**Exercise instructions**
Pictures are to be skipped. Retype exactly the lines from the top of the material through the one with "R1: 2.4k (0V, Y8) -> 820 (0V, Y8)", and only those.

**Provided data**
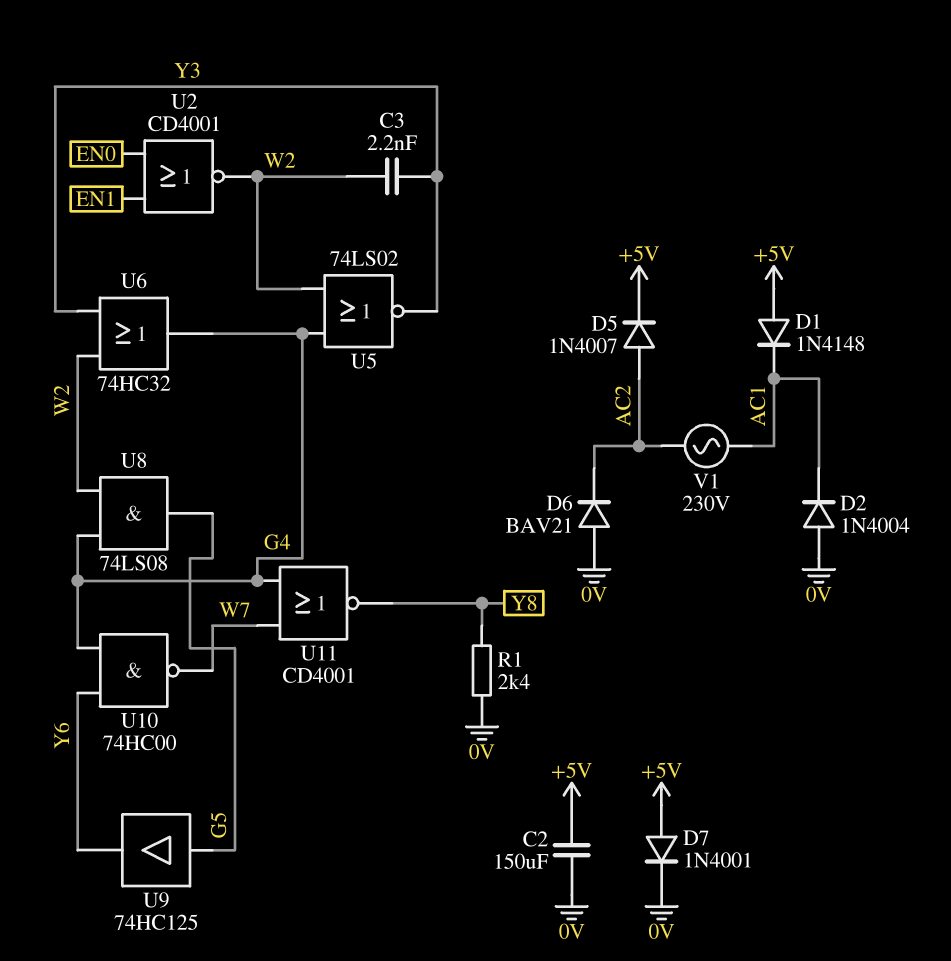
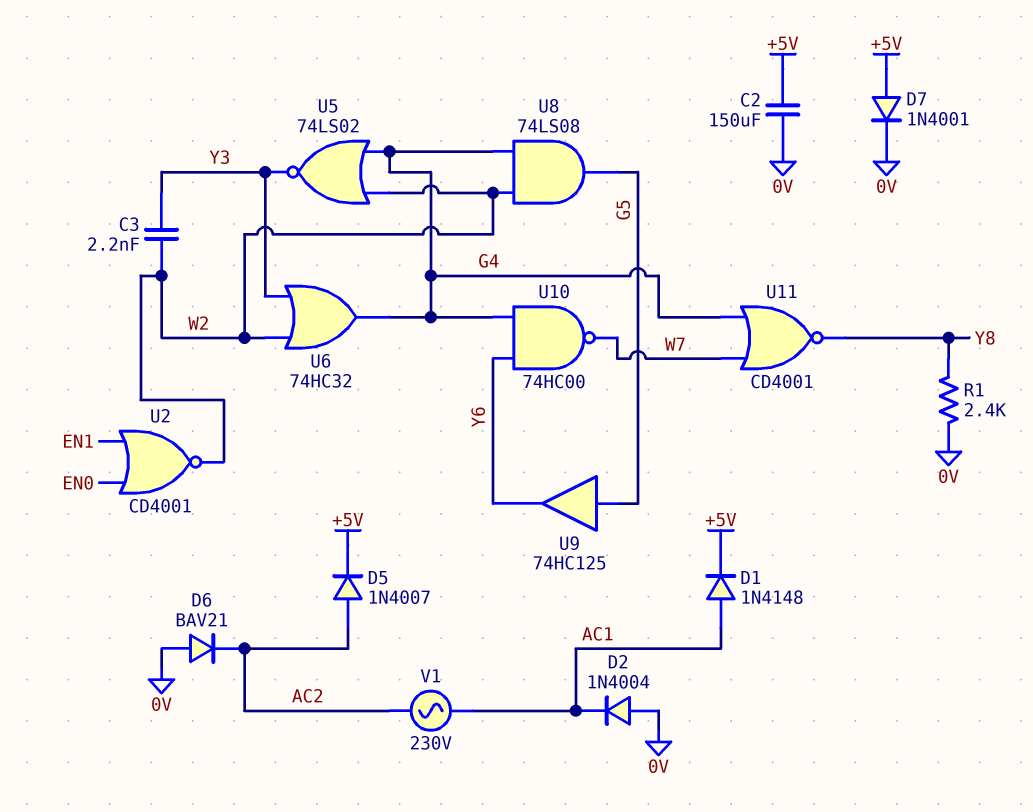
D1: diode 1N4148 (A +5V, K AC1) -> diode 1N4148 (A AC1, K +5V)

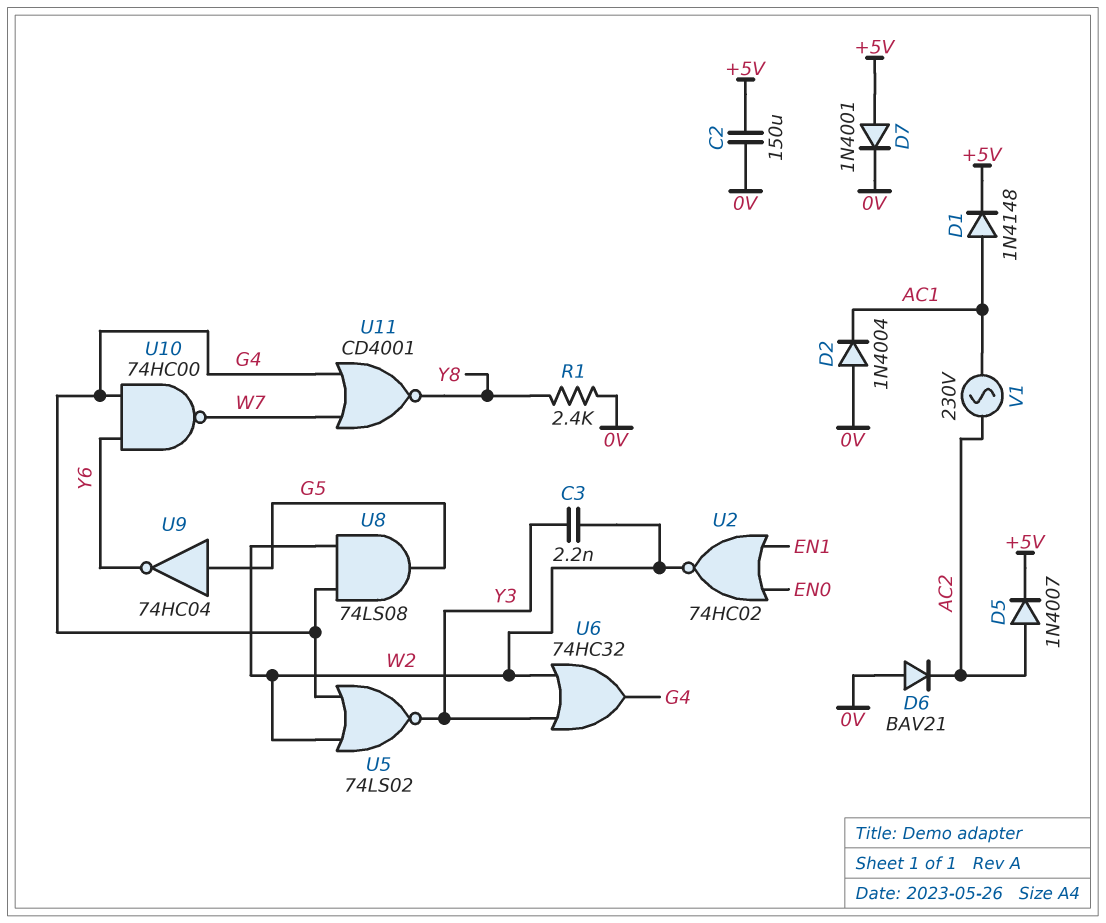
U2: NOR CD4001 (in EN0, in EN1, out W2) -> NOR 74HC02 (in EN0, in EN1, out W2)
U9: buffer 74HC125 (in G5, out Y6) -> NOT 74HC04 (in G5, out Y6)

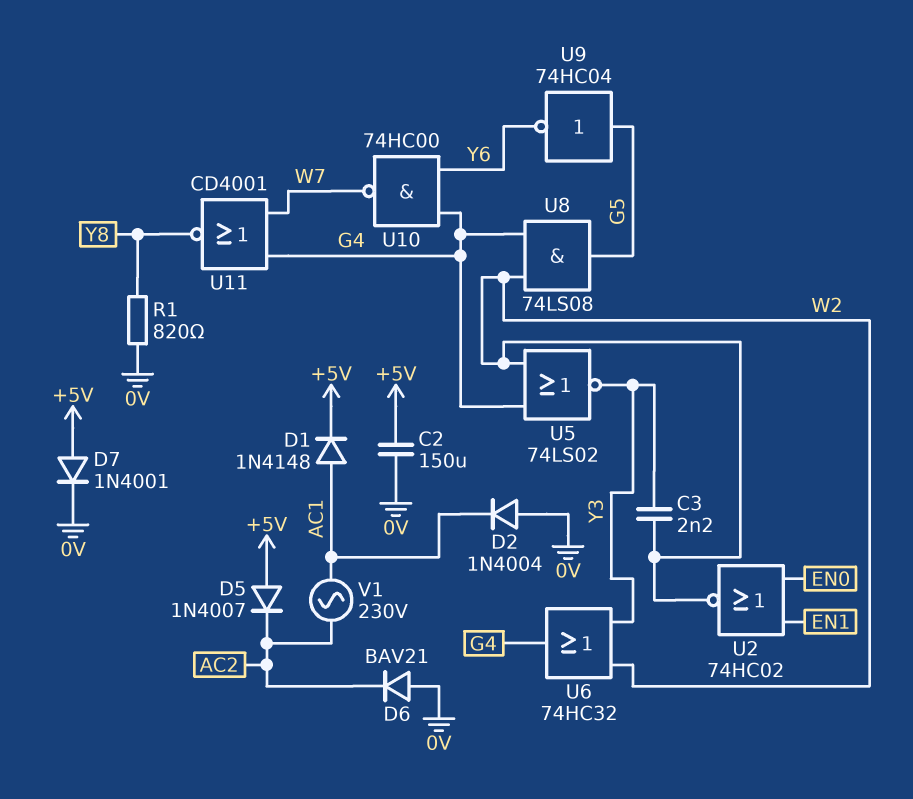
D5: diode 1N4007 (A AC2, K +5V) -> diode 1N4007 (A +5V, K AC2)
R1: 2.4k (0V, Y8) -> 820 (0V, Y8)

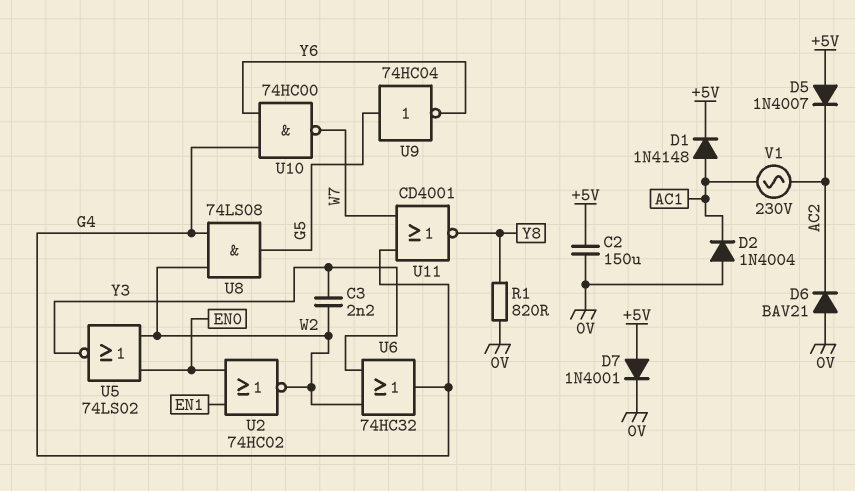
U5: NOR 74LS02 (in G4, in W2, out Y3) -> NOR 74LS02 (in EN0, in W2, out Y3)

**Solution to the problem**
D1: diode 1N4148 (A +5V, K AC1) -> diode 1N4148 (A AC1, K +5V)

U2: NOR CD4001 (in EN0, in EN1, out W2) -> NOR 74HC02 (in EN0, in EN1, out W2)
U9: buffer 74HC125 (in G5, out Y6) -> NOT 74HC04 (in G5, out Y6)

D5: diode 1N4007 (A AC2, K +5V) -> diode 1N4007 (A +5V, K AC2)
R1: 2.4k (0V, Y8) -> 820 (0V, Y8)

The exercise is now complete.